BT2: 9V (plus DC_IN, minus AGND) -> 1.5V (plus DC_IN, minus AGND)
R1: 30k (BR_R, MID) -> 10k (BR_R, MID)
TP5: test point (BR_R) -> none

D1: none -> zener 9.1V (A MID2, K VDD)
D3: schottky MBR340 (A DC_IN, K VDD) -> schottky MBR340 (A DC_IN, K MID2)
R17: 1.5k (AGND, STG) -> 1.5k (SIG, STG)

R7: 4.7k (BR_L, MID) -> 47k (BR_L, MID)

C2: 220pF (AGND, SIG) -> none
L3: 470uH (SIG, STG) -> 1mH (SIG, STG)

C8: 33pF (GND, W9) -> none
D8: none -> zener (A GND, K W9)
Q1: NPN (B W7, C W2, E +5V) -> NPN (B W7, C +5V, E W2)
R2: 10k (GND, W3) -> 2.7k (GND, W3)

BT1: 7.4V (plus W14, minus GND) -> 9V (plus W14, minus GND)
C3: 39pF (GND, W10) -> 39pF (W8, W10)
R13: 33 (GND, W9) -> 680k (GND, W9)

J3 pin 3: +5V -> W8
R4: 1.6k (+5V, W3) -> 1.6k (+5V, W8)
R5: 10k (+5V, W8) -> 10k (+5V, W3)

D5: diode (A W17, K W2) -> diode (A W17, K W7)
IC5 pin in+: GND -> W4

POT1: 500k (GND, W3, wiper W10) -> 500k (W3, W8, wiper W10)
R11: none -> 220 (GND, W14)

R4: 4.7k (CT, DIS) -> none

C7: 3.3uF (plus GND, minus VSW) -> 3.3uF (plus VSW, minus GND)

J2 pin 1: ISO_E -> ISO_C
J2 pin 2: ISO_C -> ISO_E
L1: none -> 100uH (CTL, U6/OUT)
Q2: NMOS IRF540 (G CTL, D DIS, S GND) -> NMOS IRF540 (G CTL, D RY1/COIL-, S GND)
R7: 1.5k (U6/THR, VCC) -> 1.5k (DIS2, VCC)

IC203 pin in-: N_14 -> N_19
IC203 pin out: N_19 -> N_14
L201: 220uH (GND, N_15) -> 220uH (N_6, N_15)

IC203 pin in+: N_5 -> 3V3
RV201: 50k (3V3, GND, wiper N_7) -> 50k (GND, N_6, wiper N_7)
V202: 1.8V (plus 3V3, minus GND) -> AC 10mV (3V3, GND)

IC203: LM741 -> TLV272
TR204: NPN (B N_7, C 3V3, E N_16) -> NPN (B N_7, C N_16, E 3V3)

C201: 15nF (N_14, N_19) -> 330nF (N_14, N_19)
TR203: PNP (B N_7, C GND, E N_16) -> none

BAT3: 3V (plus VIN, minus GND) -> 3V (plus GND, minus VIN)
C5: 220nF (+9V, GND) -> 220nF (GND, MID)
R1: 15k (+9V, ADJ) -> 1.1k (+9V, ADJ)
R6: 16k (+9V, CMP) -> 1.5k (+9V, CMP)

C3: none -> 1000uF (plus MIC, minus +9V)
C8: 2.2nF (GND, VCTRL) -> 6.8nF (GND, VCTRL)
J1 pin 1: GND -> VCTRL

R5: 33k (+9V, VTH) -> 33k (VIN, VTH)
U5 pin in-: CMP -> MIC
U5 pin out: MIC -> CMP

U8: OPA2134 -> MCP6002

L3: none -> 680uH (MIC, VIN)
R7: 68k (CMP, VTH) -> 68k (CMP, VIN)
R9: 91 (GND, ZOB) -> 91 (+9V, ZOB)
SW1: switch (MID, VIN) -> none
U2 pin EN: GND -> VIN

#### Description of the task:
Lines above that contain the string "wiper" make up the answer.

#### Solution:
POT1: 500k (GND, W3, wiper W10) -> 500k (W3, W8, wiper W10)
RV201: 50k (3V3, GND, wiper N_7) -> 50k (GND, N_6, wiper N_7)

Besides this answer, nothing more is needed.